Instructions for the task:
The line containing "The cámara [gris] at 531,287 disappeared." and every line after it to the end of the records: set those down exactly, without any pictures.

Extracted records:
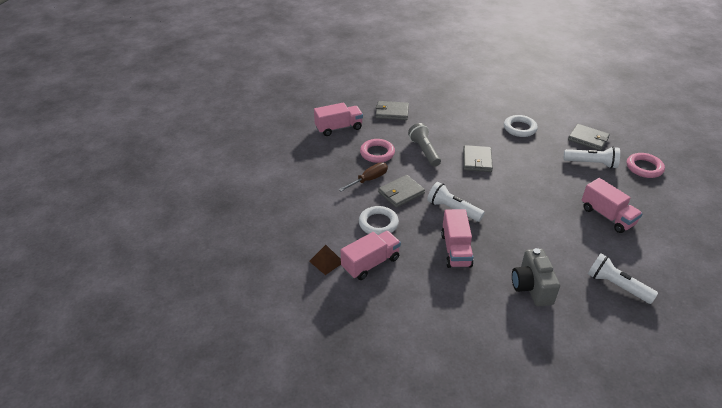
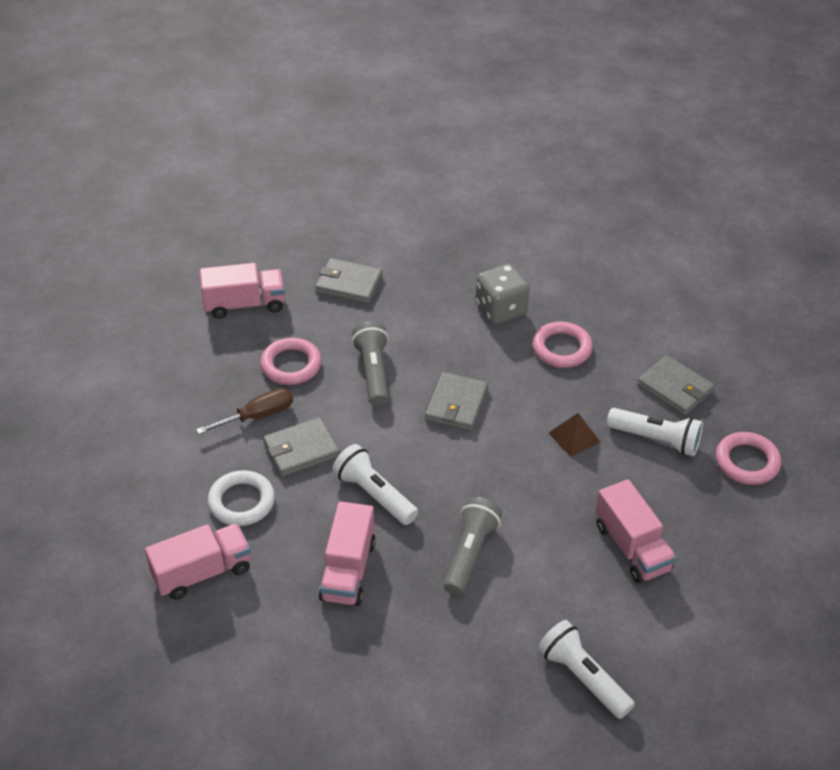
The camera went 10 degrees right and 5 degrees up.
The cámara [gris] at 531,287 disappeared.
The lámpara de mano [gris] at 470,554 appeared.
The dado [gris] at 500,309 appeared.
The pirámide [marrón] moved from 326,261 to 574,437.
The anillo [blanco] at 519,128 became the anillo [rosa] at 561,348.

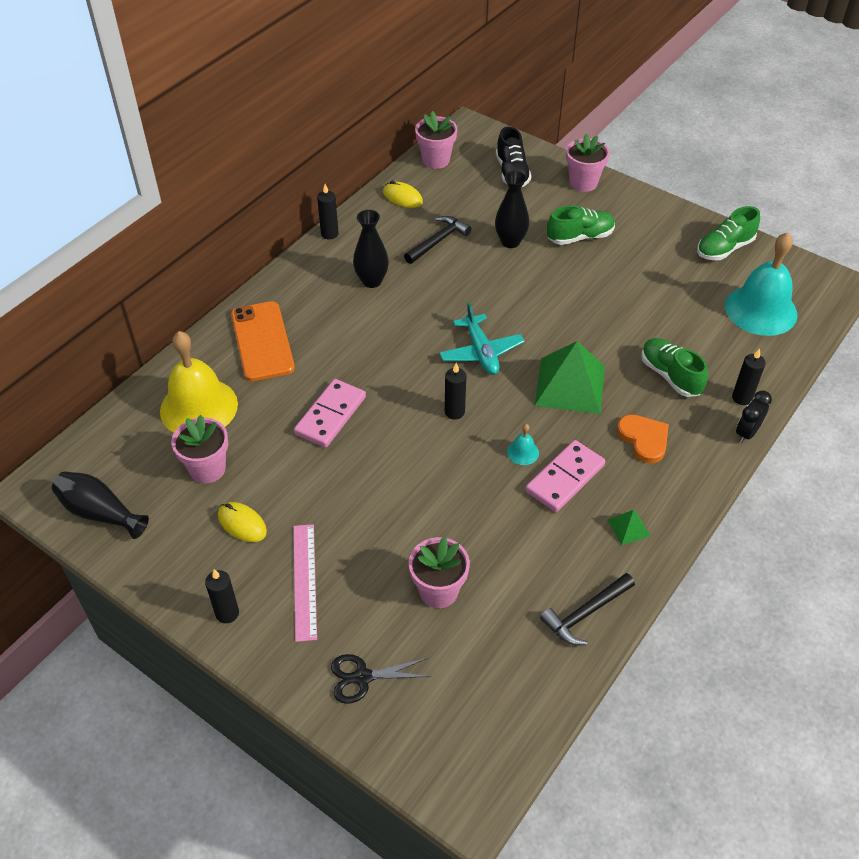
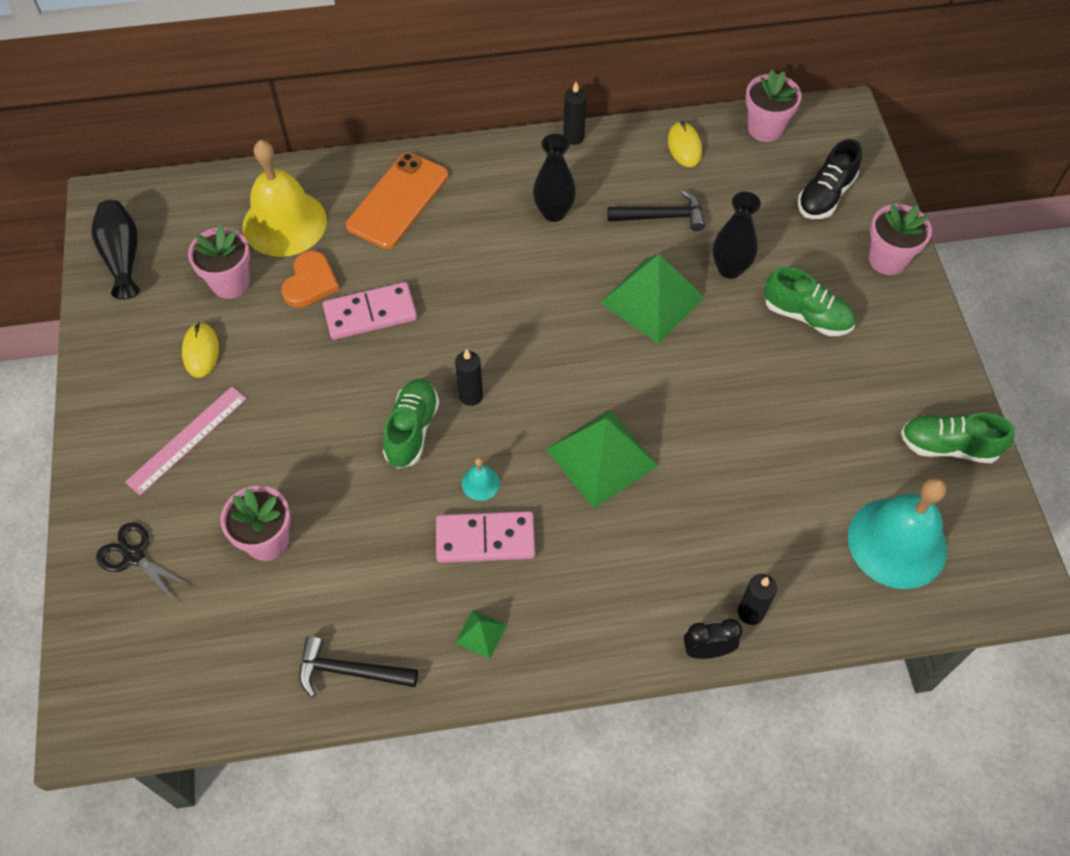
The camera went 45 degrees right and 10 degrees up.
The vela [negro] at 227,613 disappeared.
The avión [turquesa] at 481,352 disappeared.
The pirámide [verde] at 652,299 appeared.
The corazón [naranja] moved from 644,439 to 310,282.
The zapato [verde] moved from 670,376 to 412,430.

Output:
The cámara [gris] at 531,287 disappeared.
The lámpara de mano [gris] at 470,554 appeared.
The dado [gris] at 500,309 appeared.
The pirámide [marrón] moved from 326,261 to 574,437.
The anillo [blanco] at 519,128 became the anillo [rosa] at 561,348.

The camera went 45 degrees right and 10 degrees up.
The vela [negro] at 227,613 disappeared.
The avión [turquesa] at 481,352 disappeared.
The pirámide [verde] at 652,299 appeared.
The corazón [naranja] moved from 644,439 to 310,282.
The zapato [verde] moved from 670,376 to 412,430.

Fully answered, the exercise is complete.